:: Extracted information ::
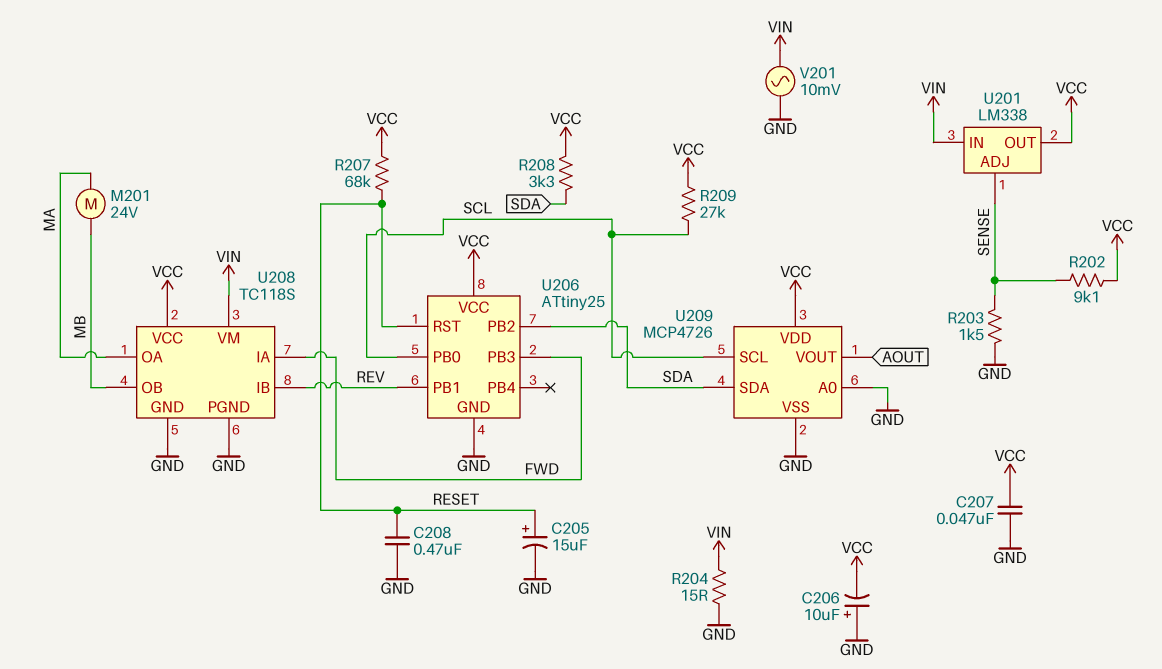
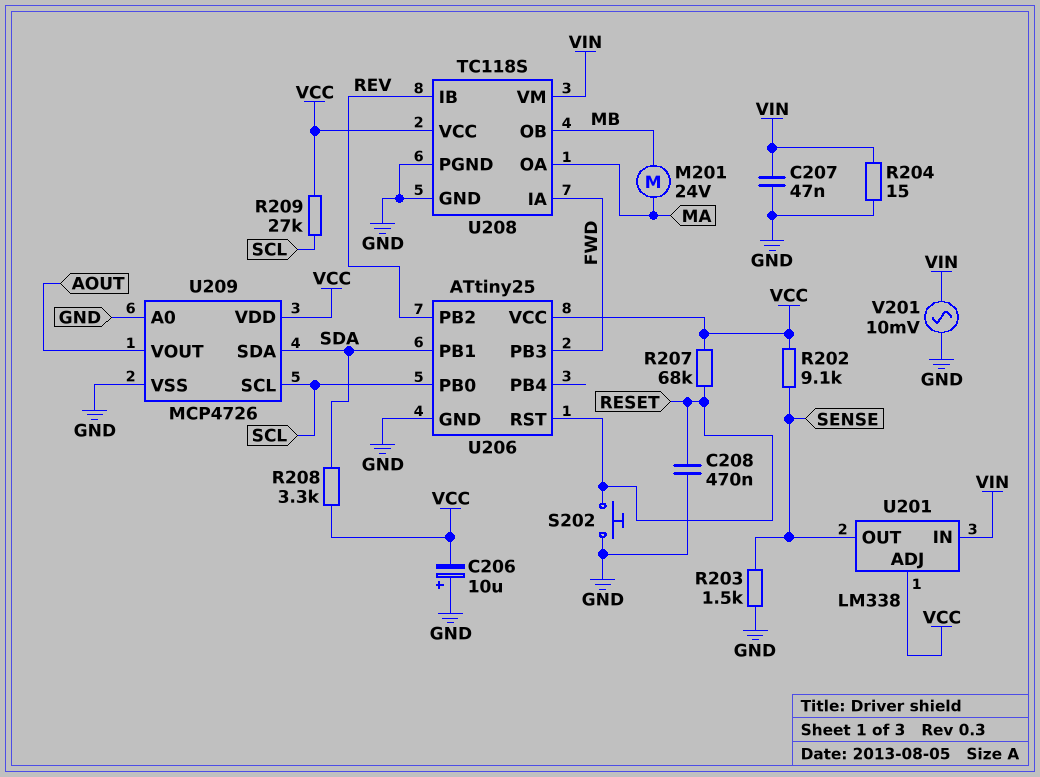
C205: 15uF (plus RESET, minus GND) -> none
C207: 47nF (GND, VCC) -> 47nF (GND, VIN)
S202: none -> button (GND, RESET)
U201 pin ADJ: SENSE -> VCC
U201 pin OUT: VCC -> SENSE
U206 pin PB1: REV -> SDA
U206 pin PB2: SDA -> REV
:::
# [Problem details]
Each line above gets copied exactly; leave the pictures out.

# [Your response]
C205: 15uF (plus RESET, minus GND) -> none
C207: 47nF (GND, VCC) -> 47nF (GND, VIN)
S202: none -> button (GND, RESET)
U201 pin ADJ: SENSE -> VCC
U201 pin OUT: VCC -> SENSE
U206 pin PB1: REV -> SDA
U206 pin PB2: SDA -> REV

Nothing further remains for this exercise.